_Stored items from a collection_
════════════════════
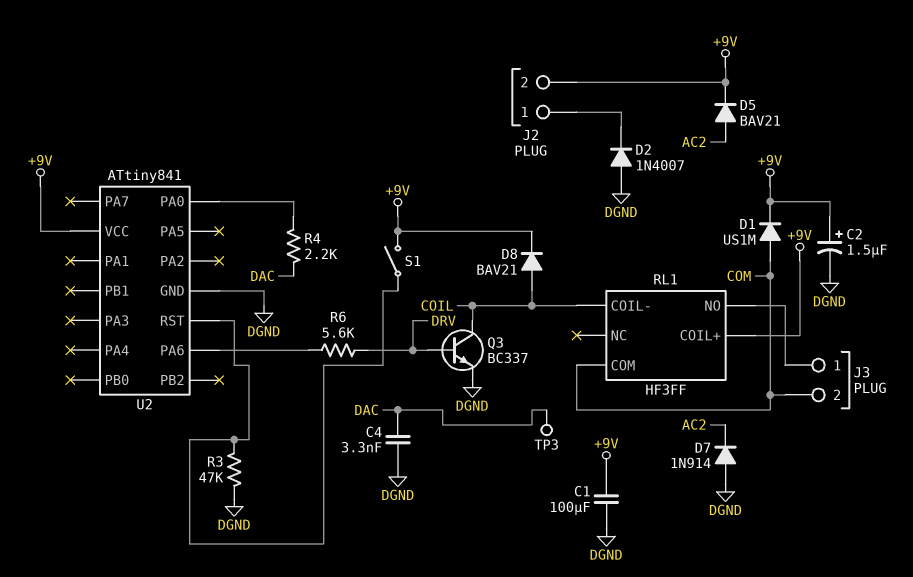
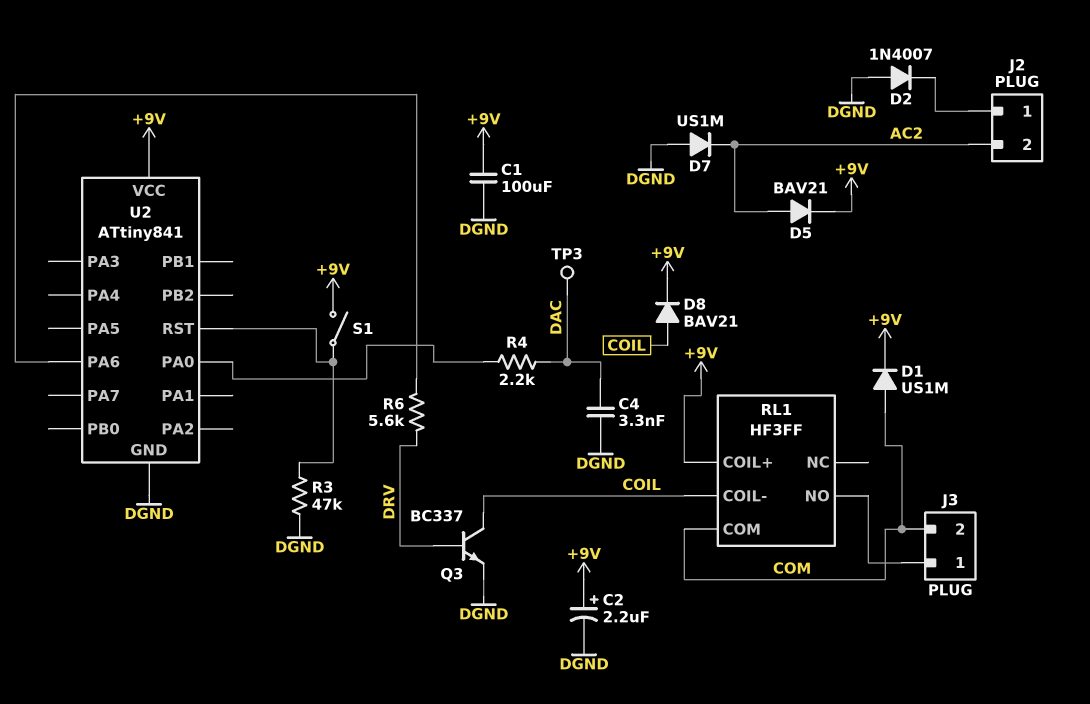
C2: 1.5uF (plus +9V, minus DGND) -> 2.2uF (plus +9V, minus DGND)
D7: diode 1N914 (A DGND, K AC2) -> diode US1M (A DGND, K AC2)
J2 pin 2: +9V -> AC2

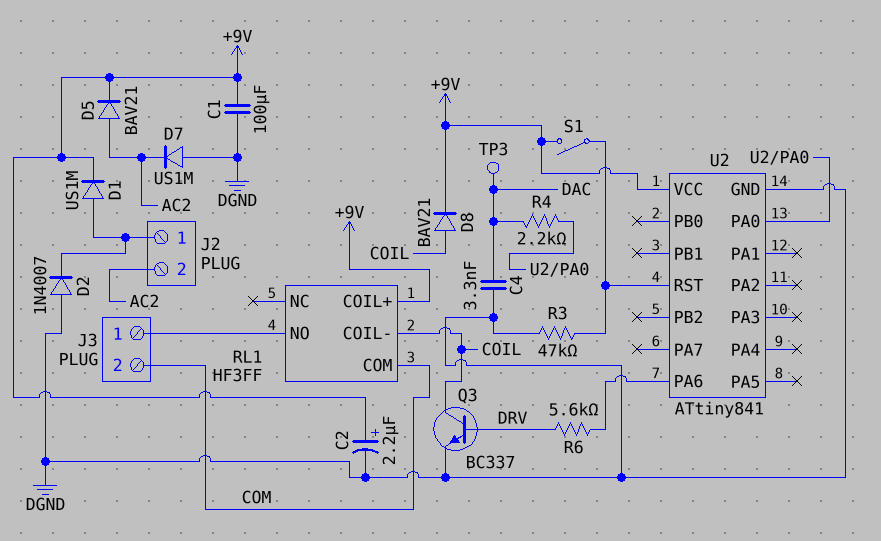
D1: diode US1M (A COM, K +9V) -> diode US1M (A J2/1, K +9V)

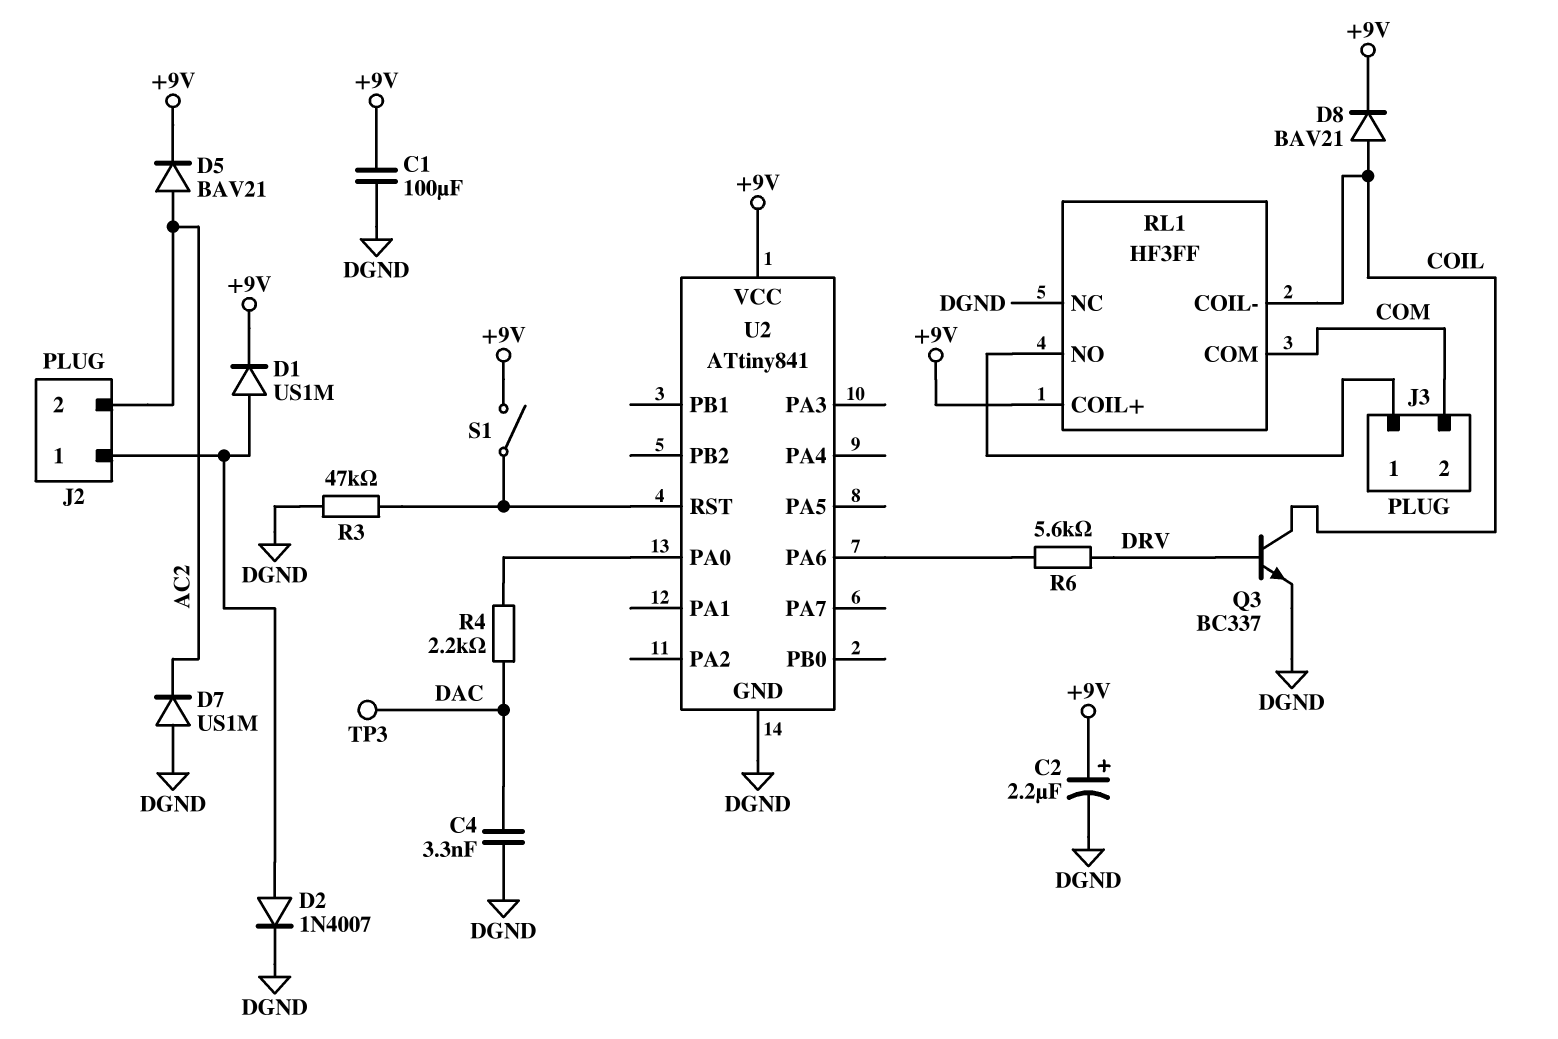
D2: diode 1N4007 (A DGND, K J2/1) -> diode 1N4007 (A J2/1, K DGND)
RL1 pin NC: none -> DGND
════════════════════
_EXERCISE OBJECTIVE_
Return every line of the records exactly as given, pictures excluded.

_WRITTEN ANSWER_
C2: 1.5uF (plus +9V, minus DGND) -> 2.2uF (plus +9V, minus DGND)
D7: diode 1N914 (A DGND, K AC2) -> diode US1M (A DGND, K AC2)
J2 pin 2: +9V -> AC2

D1: diode US1M (A COM, K +9V) -> diode US1M (A J2/1, K +9V)

D2: diode 1N4007 (A DGND, K J2/1) -> diode 1N4007 (A J2/1, K DGND)
RL1 pin NC: none -> DGND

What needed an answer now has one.